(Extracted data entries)
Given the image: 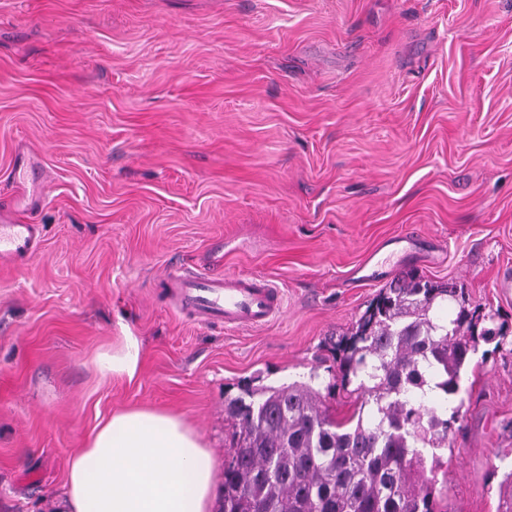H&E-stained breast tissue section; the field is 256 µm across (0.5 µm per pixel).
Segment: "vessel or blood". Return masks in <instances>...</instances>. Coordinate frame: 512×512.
Segmentation results:
<instances>
[{
	"instance_id": "obj_1",
	"label": "vessel or blood",
	"mask_w": 512,
	"mask_h": 512,
	"mask_svg": "<svg viewBox=\"0 0 512 512\" xmlns=\"http://www.w3.org/2000/svg\"><path fill=\"white\" fill-rule=\"evenodd\" d=\"M13 176L19 191L0 203V262H13L35 255L42 249L39 225L24 220L28 211L27 182L40 178L38 169L18 167ZM169 285L182 309L196 322L224 327H257L267 324L282 307L279 288L269 280L241 277L230 273L195 274L181 271L172 275Z\"/></svg>"
}]
</instances>
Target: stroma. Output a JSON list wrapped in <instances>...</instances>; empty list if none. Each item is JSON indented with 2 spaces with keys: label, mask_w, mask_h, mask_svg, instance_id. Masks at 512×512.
<instances>
[{
  "label": "stroma",
  "mask_w": 512,
  "mask_h": 512,
  "mask_svg": "<svg viewBox=\"0 0 512 512\" xmlns=\"http://www.w3.org/2000/svg\"><path fill=\"white\" fill-rule=\"evenodd\" d=\"M40 172L43 251L0 264V512H61L112 411L181 414L230 459L244 386L315 378L397 278L453 282L478 342L438 449L443 512L512 470V0H0V196ZM262 277L282 312L203 326L180 269ZM128 326L139 376L93 358Z\"/></svg>",
  "instance_id": "stroma-1"
}]
</instances>
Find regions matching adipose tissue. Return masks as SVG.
<instances>
[{
  "mask_svg": "<svg viewBox=\"0 0 512 512\" xmlns=\"http://www.w3.org/2000/svg\"><path fill=\"white\" fill-rule=\"evenodd\" d=\"M142 342L124 331L100 352L102 377L134 379ZM216 457L182 416L133 406L100 421L70 458L65 512H212Z\"/></svg>",
  "mask_w": 512,
  "mask_h": 512,
  "instance_id": "obj_1",
  "label": "adipose tissue"
}]
</instances>
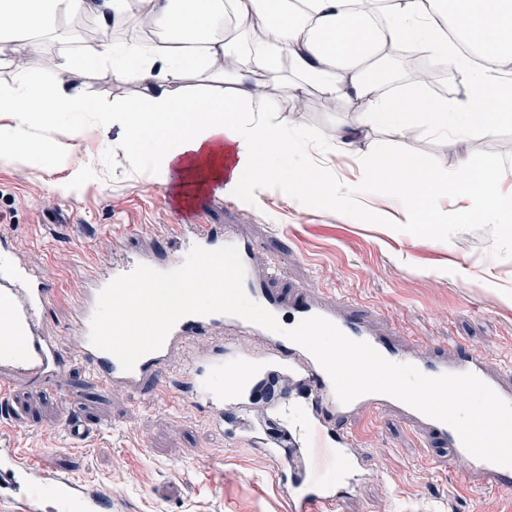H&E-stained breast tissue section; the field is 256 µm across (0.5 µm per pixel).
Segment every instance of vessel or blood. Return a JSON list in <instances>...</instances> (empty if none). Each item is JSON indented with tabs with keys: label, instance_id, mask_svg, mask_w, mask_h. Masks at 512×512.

#### Task
Take the line that contains "Find regions matching" and every line after it up to the end of the records above, and restate them exactly, without the pictures.

#### Expected answer
Find regions matching adipose tissue. Return masks as SVG.
<instances>
[{
  "mask_svg": "<svg viewBox=\"0 0 512 512\" xmlns=\"http://www.w3.org/2000/svg\"><path fill=\"white\" fill-rule=\"evenodd\" d=\"M142 342L124 331L100 352L102 377L134 379ZM216 457L182 416L133 406L100 421L70 458L65 512H212Z\"/></svg>",
  "mask_w": 512,
  "mask_h": 512,
  "instance_id": "obj_1",
  "label": "adipose tissue"
}]
</instances>
H&E-stained breast tissue section; the field is 256 µm across (0.5 µm per pixel).
Segment every instance of vessel or blood. Return a JSON list in <instances>...</instances> (empty if none). Each item is JSON indented with tabs with keys: label, instance_id, mask_svg, mask_w, mask_h. Masks at 512×512.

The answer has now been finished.